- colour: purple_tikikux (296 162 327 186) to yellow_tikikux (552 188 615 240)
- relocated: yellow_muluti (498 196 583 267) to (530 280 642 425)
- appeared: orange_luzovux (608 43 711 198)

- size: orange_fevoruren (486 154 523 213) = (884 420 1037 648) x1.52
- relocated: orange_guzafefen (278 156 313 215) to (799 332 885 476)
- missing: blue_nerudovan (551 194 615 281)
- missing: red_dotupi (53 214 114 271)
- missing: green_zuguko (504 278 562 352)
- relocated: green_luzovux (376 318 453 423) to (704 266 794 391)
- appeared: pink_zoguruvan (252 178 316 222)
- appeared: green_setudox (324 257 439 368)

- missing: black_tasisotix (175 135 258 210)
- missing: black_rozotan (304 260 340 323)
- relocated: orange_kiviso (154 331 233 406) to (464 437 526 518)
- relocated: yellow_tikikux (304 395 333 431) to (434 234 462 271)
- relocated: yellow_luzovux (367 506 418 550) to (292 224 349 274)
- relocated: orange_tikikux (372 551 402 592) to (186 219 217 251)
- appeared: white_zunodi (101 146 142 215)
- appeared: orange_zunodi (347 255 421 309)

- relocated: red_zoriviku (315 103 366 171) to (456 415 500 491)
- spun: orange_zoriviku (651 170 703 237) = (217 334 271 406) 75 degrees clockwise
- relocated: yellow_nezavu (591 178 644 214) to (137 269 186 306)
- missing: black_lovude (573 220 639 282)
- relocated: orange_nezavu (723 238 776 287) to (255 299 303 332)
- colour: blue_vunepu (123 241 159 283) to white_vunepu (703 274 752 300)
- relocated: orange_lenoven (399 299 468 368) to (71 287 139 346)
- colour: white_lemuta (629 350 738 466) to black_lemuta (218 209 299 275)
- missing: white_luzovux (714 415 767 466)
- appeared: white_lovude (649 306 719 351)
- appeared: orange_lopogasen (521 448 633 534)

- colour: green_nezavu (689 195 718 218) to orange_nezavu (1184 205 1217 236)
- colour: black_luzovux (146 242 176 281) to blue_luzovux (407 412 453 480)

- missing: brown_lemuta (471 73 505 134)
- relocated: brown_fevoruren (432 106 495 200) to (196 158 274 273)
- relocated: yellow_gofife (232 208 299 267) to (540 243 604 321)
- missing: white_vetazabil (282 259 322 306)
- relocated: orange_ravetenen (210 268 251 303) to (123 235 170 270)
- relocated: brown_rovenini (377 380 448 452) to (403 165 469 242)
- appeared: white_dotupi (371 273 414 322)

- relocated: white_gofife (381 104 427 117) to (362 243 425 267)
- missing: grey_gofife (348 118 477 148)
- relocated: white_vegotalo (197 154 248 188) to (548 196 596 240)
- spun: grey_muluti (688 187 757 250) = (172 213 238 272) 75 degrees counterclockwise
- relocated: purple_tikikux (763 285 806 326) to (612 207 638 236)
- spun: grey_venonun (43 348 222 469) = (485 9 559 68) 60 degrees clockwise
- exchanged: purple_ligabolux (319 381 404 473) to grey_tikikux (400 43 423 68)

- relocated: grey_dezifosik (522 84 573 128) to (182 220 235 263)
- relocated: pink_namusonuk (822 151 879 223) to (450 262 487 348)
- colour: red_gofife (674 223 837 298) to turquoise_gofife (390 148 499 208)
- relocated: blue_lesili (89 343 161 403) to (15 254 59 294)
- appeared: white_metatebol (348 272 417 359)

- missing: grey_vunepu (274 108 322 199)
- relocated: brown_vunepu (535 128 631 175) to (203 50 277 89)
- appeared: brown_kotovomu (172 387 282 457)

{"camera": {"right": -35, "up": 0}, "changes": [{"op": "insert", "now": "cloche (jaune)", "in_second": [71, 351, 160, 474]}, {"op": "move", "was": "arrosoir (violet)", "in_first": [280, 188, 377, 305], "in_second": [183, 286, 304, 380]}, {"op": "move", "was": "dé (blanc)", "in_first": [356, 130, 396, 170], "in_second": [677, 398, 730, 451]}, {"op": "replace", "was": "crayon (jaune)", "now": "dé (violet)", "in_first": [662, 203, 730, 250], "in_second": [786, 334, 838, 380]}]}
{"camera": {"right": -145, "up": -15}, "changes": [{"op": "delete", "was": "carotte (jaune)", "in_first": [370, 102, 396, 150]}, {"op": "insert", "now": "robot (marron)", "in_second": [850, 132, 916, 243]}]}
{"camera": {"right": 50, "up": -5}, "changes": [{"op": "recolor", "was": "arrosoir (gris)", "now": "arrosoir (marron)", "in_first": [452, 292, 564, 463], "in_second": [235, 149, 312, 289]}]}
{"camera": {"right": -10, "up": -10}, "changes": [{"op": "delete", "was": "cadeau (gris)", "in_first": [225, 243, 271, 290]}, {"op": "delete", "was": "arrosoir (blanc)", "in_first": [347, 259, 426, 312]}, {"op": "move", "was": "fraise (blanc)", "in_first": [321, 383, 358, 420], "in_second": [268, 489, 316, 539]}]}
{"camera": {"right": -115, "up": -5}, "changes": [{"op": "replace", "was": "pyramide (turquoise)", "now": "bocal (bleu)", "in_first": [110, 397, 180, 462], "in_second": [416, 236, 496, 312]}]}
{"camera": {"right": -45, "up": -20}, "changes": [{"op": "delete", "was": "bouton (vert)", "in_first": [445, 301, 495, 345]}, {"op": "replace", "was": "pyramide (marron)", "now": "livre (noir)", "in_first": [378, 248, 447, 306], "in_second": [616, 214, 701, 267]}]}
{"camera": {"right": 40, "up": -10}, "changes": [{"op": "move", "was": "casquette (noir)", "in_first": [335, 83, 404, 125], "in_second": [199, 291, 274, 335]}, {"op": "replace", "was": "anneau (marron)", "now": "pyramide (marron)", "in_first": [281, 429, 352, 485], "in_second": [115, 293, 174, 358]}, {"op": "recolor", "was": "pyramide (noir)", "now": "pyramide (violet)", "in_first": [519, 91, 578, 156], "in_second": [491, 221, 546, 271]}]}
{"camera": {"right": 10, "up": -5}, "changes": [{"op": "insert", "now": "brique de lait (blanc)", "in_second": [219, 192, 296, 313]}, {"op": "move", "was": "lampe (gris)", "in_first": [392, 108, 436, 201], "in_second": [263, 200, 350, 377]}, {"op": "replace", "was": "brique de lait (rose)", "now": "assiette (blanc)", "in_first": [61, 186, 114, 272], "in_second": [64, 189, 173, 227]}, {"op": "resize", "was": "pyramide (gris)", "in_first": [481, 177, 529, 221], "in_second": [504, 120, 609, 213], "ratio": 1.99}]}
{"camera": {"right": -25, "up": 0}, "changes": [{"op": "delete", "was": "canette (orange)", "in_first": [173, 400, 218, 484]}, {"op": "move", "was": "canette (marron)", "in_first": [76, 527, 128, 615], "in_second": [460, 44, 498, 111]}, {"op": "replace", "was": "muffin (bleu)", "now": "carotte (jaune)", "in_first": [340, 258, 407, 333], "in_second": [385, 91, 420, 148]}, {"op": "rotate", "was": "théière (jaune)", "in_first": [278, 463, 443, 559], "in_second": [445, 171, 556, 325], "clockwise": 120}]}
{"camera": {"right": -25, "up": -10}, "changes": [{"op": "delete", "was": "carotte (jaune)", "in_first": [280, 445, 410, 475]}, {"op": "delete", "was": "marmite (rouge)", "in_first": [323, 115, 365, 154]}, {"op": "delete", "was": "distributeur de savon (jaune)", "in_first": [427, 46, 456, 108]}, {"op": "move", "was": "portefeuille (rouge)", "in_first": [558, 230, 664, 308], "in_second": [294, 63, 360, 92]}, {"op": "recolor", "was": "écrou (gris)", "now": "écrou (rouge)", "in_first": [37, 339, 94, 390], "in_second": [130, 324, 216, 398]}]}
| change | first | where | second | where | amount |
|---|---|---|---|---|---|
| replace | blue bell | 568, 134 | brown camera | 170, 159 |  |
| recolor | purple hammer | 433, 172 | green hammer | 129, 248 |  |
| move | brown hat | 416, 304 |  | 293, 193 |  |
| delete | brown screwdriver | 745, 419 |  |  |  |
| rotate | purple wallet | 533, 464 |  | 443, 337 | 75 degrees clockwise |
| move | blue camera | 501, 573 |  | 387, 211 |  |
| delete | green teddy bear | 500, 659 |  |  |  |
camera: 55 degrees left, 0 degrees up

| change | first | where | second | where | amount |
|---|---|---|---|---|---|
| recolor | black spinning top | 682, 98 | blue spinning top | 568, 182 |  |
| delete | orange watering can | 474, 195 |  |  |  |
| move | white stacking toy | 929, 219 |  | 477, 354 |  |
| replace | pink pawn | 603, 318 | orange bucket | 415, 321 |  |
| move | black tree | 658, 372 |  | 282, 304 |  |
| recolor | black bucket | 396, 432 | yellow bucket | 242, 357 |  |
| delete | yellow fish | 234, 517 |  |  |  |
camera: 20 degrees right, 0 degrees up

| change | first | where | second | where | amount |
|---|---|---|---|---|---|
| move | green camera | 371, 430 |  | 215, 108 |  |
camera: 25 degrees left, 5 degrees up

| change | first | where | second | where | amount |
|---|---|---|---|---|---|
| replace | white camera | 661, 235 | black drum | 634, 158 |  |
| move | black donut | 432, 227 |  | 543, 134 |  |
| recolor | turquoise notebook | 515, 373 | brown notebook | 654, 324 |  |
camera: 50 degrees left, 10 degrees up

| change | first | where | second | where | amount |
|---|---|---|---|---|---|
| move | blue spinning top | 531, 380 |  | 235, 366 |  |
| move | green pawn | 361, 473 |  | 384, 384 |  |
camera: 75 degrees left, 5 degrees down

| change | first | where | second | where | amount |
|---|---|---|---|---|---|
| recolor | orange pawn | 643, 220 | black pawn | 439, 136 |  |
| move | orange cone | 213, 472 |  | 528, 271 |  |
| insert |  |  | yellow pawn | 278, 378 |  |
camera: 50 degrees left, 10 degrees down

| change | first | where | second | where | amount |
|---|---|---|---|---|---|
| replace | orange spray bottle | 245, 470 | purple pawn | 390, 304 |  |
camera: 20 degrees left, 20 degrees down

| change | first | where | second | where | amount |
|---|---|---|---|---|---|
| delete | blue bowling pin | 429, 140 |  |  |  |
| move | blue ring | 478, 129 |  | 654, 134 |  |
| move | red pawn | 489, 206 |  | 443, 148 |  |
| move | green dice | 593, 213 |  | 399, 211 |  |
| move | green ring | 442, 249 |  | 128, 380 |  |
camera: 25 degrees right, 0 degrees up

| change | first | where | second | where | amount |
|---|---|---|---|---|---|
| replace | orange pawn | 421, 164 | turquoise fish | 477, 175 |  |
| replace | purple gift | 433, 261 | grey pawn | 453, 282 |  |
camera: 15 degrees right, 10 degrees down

# [WHAT IS NEEDED]
Given the records above, return exactly the lines starting at the line containing "move | brown" and ending at the line containing "delete | green", including both.

# [RESPONSE AREA]
| move | brown hat | 416, 304 |  | 293, 193 |  |
| delete | brown screwdriver | 745, 419 |  |  |  |
| rotate | purple wallet | 533, 464 |  | 443, 337 | 75 degrees clockwise |
| move | blue camera | 501, 573 |  | 387, 211 |  |
| delete | green teddy bear | 500, 659 |  |  |  |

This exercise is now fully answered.